_EXERCISE REQUIREMENTS_. Could you repeat exactly the lines from the one containing "yellow pawn: 7 -> 6" through the last line of the records, with no pictures?

---*---

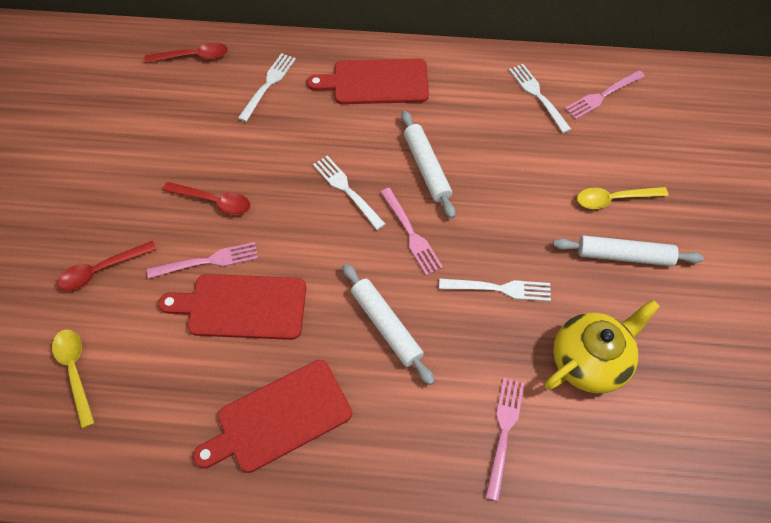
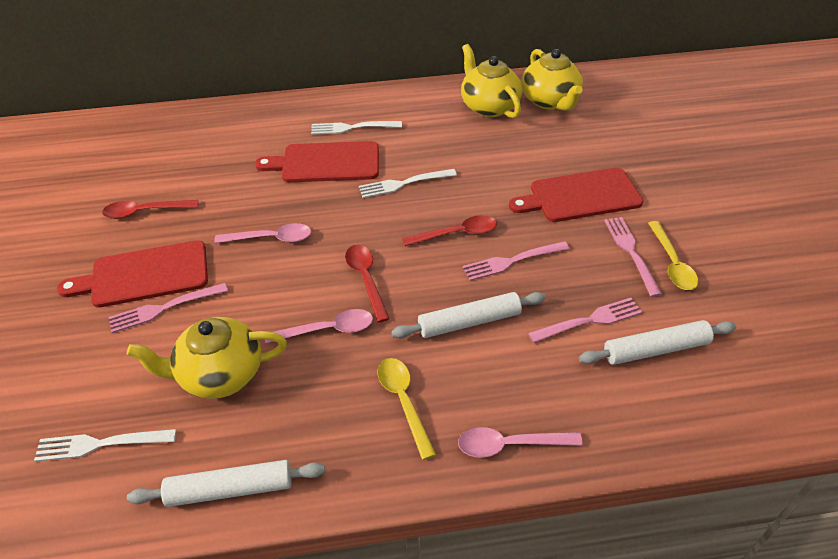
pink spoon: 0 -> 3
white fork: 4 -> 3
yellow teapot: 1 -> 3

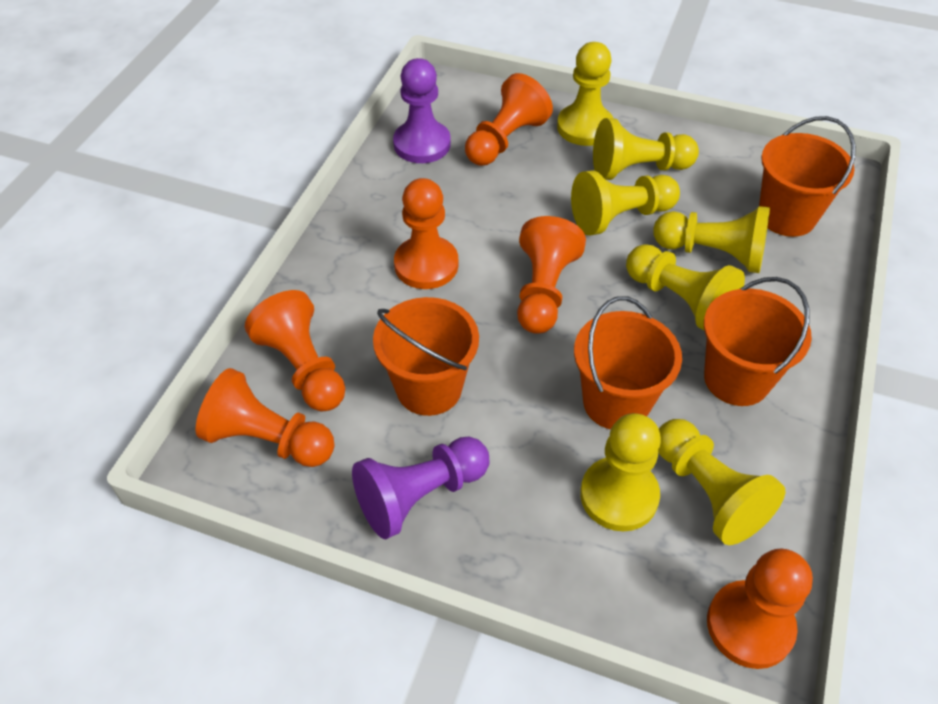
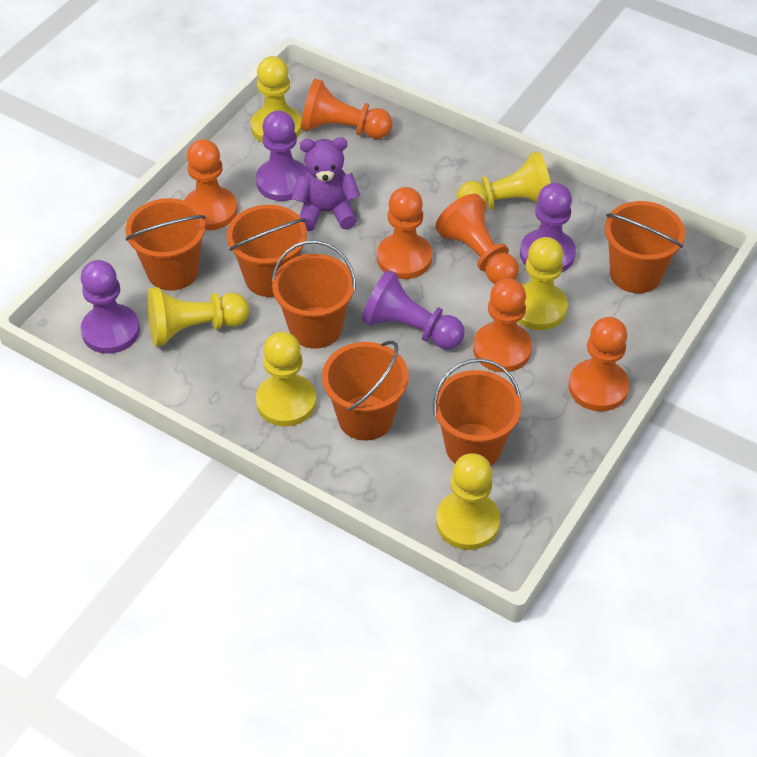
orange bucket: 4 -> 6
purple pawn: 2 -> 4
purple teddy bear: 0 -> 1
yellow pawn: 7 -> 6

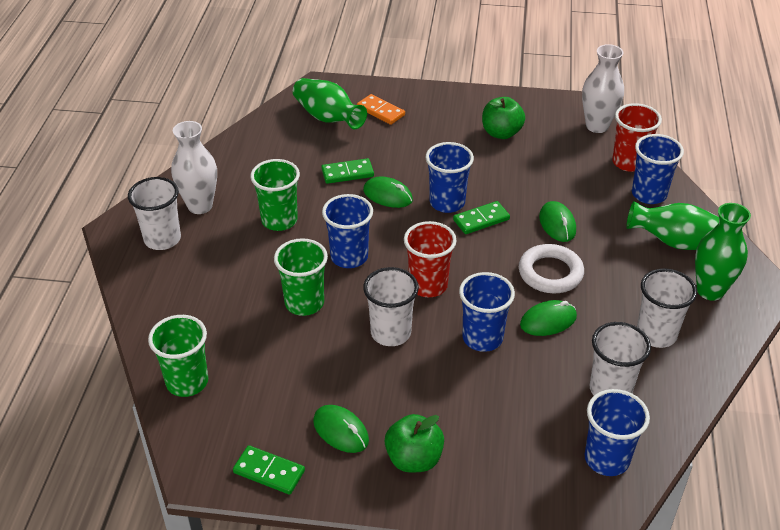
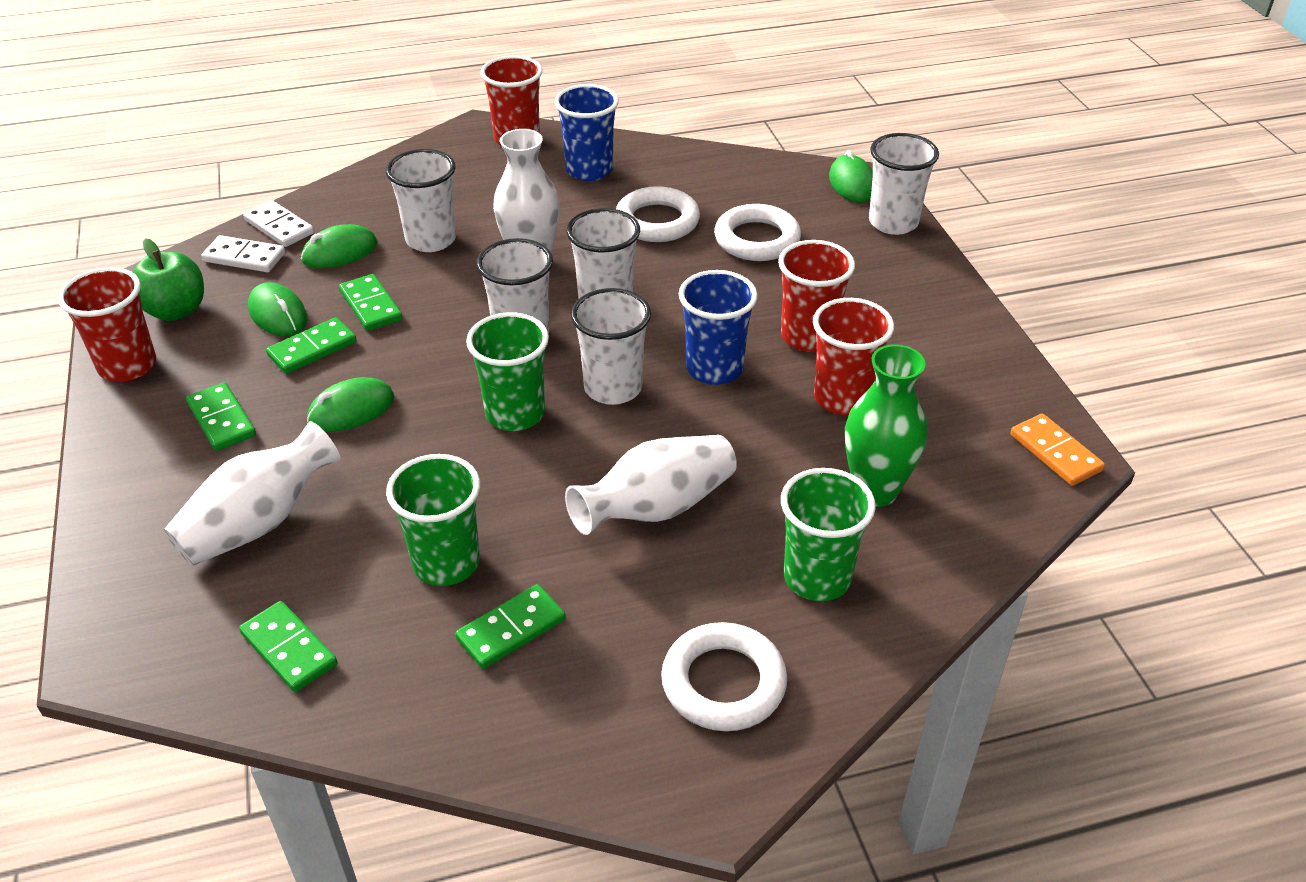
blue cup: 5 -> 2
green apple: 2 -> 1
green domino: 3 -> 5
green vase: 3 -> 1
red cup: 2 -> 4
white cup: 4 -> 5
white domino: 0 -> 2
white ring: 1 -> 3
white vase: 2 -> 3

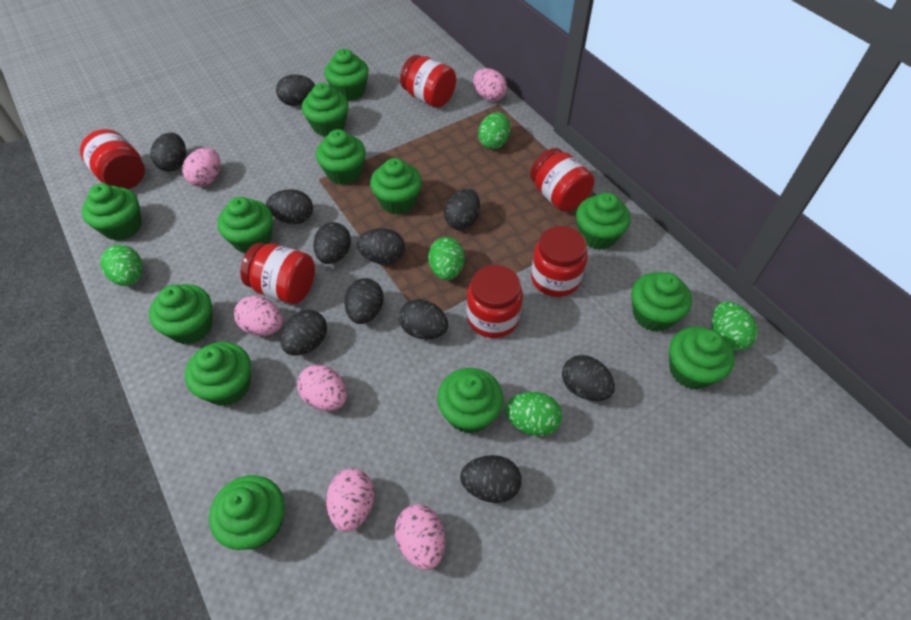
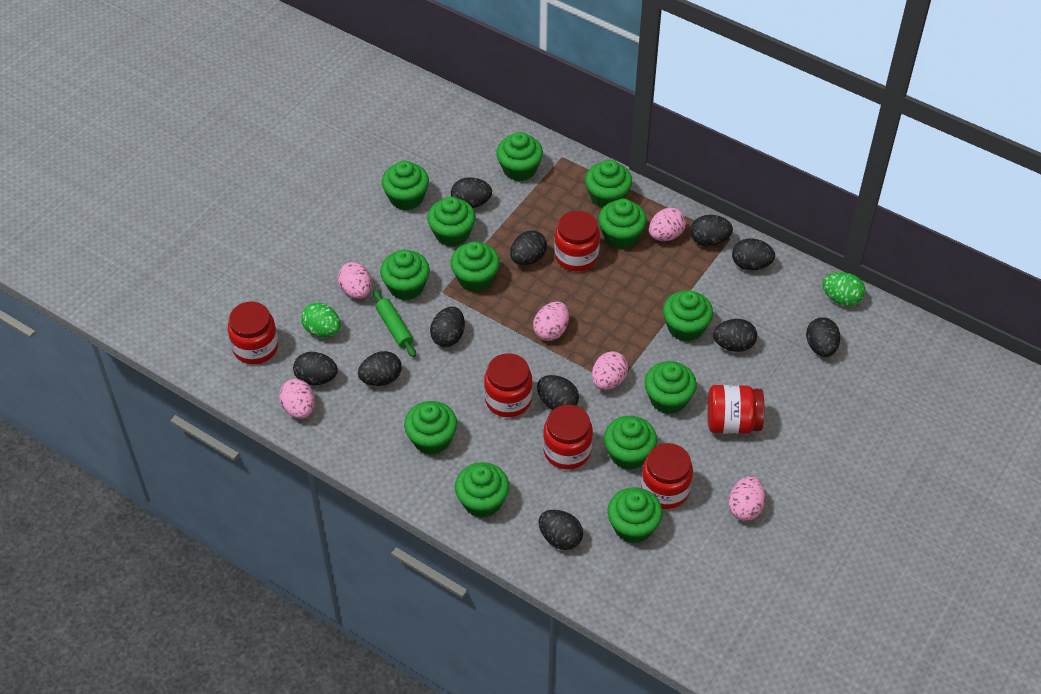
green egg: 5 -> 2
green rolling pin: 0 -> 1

---*---

_FINISHED TASK_.
yellow pawn: 7 -> 6

blue cup: 5 -> 2
green apple: 2 -> 1
green domino: 3 -> 5
green vase: 3 -> 1
red cup: 2 -> 4
white cup: 4 -> 5
white domino: 0 -> 2
white ring: 1 -> 3
white vase: 2 -> 3

green egg: 5 -> 2
green rolling pin: 0 -> 1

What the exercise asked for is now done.